● EXERCISE BRIEF
Count the lines of the records that contain the string "shortInstrumentName", matching case exactly, and give only the number.

● PROVIDED DATA
----

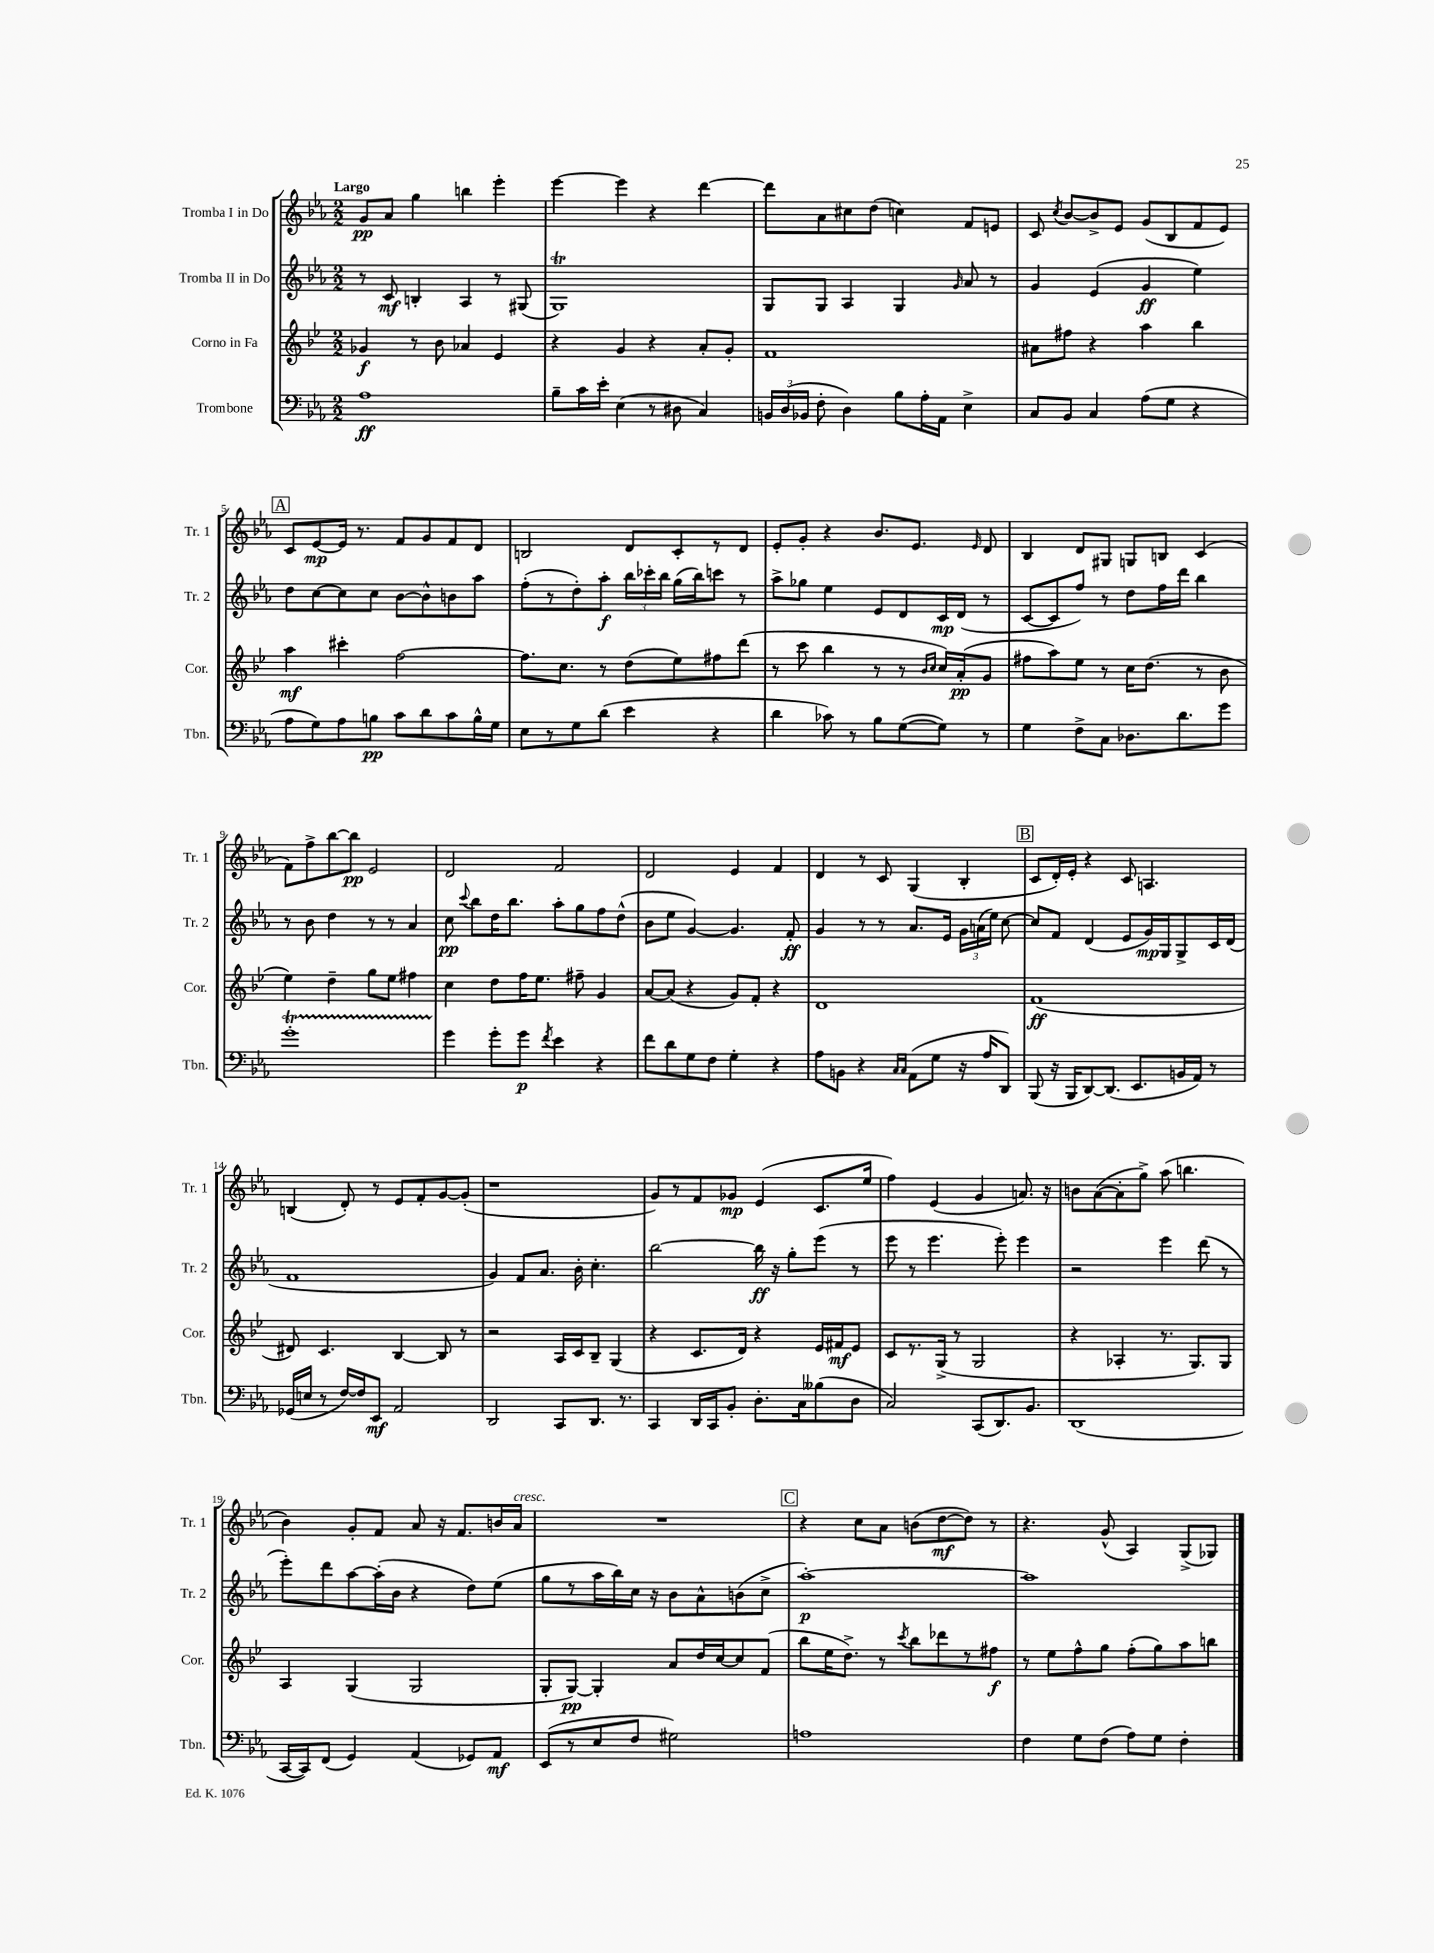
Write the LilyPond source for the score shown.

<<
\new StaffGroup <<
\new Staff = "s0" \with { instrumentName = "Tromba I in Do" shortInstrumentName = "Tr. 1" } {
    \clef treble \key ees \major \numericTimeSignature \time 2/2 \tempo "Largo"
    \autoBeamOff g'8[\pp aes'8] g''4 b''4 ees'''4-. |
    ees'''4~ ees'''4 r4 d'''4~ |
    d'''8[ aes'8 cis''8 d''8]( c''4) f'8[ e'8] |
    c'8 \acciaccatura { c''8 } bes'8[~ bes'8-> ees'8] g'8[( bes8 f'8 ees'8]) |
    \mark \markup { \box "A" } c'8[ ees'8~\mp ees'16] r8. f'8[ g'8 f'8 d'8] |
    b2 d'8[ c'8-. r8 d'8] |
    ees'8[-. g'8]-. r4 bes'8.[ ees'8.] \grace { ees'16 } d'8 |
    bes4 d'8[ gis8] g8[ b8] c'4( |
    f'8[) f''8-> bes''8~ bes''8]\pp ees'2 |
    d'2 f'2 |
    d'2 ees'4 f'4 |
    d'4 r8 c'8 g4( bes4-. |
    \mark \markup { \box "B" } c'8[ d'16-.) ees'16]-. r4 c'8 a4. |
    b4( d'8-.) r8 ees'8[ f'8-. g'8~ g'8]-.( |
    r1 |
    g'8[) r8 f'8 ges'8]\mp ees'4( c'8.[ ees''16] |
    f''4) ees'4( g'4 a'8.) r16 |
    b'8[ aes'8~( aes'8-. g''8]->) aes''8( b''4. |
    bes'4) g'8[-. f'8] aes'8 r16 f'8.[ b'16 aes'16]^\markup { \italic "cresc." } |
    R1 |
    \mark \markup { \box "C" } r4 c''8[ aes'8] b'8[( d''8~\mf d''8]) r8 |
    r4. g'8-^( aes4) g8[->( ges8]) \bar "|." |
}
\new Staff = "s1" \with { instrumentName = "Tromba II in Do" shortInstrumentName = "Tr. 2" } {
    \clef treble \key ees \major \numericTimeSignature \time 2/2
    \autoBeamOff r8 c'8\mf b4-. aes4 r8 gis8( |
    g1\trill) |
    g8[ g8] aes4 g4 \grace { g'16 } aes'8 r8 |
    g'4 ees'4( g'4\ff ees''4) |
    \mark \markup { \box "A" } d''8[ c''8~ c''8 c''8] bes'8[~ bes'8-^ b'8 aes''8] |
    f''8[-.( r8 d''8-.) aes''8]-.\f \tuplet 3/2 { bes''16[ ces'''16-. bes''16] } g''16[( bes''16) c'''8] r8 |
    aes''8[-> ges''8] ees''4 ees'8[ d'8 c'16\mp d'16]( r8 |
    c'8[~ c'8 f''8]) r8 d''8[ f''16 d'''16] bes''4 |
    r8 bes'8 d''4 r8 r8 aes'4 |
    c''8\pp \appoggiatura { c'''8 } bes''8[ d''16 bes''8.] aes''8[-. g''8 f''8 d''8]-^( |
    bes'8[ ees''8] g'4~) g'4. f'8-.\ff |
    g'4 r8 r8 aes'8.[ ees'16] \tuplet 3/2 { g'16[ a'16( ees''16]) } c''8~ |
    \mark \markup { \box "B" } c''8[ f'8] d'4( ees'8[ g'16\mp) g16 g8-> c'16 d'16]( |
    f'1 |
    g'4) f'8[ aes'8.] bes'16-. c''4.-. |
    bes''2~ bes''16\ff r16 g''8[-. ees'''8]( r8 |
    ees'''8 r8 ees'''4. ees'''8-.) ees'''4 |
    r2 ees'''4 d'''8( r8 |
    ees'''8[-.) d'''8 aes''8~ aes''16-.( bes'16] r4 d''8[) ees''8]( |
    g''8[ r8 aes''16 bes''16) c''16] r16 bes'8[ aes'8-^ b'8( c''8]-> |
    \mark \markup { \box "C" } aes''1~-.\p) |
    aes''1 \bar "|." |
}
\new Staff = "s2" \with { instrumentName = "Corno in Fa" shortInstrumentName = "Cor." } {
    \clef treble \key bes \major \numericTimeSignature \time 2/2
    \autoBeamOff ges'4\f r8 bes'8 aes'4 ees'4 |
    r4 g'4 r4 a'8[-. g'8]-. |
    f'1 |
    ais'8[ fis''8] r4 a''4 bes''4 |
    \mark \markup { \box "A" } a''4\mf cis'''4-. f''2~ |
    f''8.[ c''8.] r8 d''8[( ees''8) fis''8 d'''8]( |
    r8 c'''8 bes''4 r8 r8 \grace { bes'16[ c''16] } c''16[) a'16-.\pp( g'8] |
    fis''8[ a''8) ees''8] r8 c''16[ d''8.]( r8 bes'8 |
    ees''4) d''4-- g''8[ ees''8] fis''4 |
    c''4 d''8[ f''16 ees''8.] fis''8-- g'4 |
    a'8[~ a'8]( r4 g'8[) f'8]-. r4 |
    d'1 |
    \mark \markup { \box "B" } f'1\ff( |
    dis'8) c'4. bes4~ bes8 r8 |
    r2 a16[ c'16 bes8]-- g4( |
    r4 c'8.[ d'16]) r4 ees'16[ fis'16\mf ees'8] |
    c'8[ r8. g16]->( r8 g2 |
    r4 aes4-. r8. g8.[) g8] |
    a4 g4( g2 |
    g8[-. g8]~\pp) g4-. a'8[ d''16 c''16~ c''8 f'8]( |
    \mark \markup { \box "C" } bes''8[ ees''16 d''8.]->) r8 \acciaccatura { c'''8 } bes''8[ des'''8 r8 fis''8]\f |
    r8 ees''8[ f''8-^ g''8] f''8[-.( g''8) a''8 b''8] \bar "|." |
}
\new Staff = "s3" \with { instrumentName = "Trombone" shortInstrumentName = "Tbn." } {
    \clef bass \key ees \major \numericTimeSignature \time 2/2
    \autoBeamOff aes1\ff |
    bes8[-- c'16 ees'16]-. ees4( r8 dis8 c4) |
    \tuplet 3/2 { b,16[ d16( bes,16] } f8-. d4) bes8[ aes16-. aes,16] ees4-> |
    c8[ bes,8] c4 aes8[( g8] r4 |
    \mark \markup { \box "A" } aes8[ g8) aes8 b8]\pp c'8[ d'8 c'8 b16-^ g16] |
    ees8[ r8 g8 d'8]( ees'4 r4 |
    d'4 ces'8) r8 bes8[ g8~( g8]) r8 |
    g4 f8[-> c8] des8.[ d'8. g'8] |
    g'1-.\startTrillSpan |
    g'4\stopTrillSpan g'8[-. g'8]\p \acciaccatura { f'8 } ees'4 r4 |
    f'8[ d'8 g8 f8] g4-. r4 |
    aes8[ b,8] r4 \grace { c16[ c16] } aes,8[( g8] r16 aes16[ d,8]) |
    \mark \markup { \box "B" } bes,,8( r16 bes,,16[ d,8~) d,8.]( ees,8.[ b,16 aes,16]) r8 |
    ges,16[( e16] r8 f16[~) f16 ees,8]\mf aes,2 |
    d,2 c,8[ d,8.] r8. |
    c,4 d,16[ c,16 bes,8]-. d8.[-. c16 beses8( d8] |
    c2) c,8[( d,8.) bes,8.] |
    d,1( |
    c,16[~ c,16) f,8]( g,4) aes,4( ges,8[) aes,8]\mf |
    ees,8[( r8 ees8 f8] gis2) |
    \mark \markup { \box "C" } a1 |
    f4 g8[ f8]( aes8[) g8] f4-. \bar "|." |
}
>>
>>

----

● RESPONSE TO THIS EXERCISE
4